**Work instructions:**
In the records below, find the line that contains "GAS pin DO: none -> D1", then transcribe it and every later line exactly, stopping at the final line.
*** Opening Recorded data ***
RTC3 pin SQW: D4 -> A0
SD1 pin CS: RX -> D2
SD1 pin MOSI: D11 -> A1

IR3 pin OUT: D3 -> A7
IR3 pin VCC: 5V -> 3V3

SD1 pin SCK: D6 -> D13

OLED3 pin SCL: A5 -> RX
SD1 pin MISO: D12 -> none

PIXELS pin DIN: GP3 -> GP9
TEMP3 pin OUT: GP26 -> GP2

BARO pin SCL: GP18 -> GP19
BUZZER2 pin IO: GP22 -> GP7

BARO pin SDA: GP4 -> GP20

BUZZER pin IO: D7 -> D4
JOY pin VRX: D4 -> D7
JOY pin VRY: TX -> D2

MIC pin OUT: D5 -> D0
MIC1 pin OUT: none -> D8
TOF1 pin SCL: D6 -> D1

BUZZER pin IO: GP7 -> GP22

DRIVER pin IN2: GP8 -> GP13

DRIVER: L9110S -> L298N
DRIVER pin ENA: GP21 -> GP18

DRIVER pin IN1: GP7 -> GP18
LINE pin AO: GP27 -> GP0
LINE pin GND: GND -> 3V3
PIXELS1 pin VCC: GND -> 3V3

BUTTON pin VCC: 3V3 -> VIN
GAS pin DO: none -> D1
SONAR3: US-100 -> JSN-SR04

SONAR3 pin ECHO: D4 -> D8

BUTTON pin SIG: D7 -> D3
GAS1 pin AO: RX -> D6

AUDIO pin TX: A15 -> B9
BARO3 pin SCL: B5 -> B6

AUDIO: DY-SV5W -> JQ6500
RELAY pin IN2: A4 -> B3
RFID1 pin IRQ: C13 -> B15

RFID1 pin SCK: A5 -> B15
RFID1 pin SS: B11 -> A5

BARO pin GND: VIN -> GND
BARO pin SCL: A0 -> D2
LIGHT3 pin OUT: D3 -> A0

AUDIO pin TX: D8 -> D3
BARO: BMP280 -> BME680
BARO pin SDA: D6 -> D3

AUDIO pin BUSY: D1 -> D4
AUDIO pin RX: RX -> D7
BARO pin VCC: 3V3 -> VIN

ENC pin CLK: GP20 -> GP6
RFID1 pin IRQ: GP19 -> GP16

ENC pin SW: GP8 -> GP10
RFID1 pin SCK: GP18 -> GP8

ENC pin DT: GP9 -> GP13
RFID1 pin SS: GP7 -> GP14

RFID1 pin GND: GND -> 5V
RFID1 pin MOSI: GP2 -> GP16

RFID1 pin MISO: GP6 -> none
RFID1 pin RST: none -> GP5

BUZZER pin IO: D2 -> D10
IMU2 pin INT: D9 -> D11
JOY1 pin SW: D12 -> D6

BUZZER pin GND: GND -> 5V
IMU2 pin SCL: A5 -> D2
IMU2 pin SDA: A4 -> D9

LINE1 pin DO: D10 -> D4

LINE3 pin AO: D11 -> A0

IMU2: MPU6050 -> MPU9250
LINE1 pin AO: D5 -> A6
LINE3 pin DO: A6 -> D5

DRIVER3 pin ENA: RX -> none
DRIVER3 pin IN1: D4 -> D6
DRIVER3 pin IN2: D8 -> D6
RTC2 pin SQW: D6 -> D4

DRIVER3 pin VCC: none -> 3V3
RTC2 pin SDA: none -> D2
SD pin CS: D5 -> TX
*** Closing Recorded data ***
**Result below:**
GAS pin DO: none -> D1
SONAR3: US-100 -> JSN-SR04

SONAR3 pin ECHO: D4 -> D8

BUTTON pin SIG: D7 -> D3
GAS1 pin AO: RX -> D6

AUDIO pin TX: A15 -> B9
BARO3 pin SCL: B5 -> B6

AUDIO: DY-SV5W -> JQ6500
RELAY pin IN2: A4 -> B3
RFID1 pin IRQ: C13 -> B15

RFID1 pin SCK: A5 -> B15
RFID1 pin SS: B11 -> A5

BARO pin GND: VIN -> GND
BARO pin SCL: A0 -> D2
LIGHT3 pin OUT: D3 -> A0

AUDIO pin TX: D8 -> D3
BARO: BMP280 -> BME680
BARO pin SDA: D6 -> D3

AUDIO pin BUSY: D1 -> D4
AUDIO pin RX: RX -> D7
BARO pin VCC: 3V3 -> VIN

ENC pin CLK: GP20 -> GP6
RFID1 pin IRQ: GP19 -> GP16

ENC pin SW: GP8 -> GP10
RFID1 pin SCK: GP18 -> GP8

ENC pin DT: GP9 -> GP13
RFID1 pin SS: GP7 -> GP14

RFID1 pin GND: GND -> 5V
RFID1 pin MOSI: GP2 -> GP16

RFID1 pin MISO: GP6 -> none
RFID1 pin RST: none -> GP5

BUZZER pin IO: D2 -> D10
IMU2 pin INT: D9 -> D11
JOY1 pin SW: D12 -> D6

BUZZER pin GND: GND -> 5V
IMU2 pin SCL: A5 -> D2
IMU2 pin SDA: A4 -> D9

LINE1 pin DO: D10 -> D4

LINE3 pin AO: D11 -> A0

IMU2: MPU6050 -> MPU9250
LINE1 pin AO: D5 -> A6
LINE3 pin DO: A6 -> D5

DRIVER3 pin ENA: RX -> none
DRIVER3 pin IN1: D4 -> D6
DRIVER3 pin IN2: D8 -> D6
RTC2 pin SQW: D6 -> D4

DRIVER3 pin VCC: none -> 3V3
RTC2 pin SDA: none -> D2
SD pin CS: D5 -> TX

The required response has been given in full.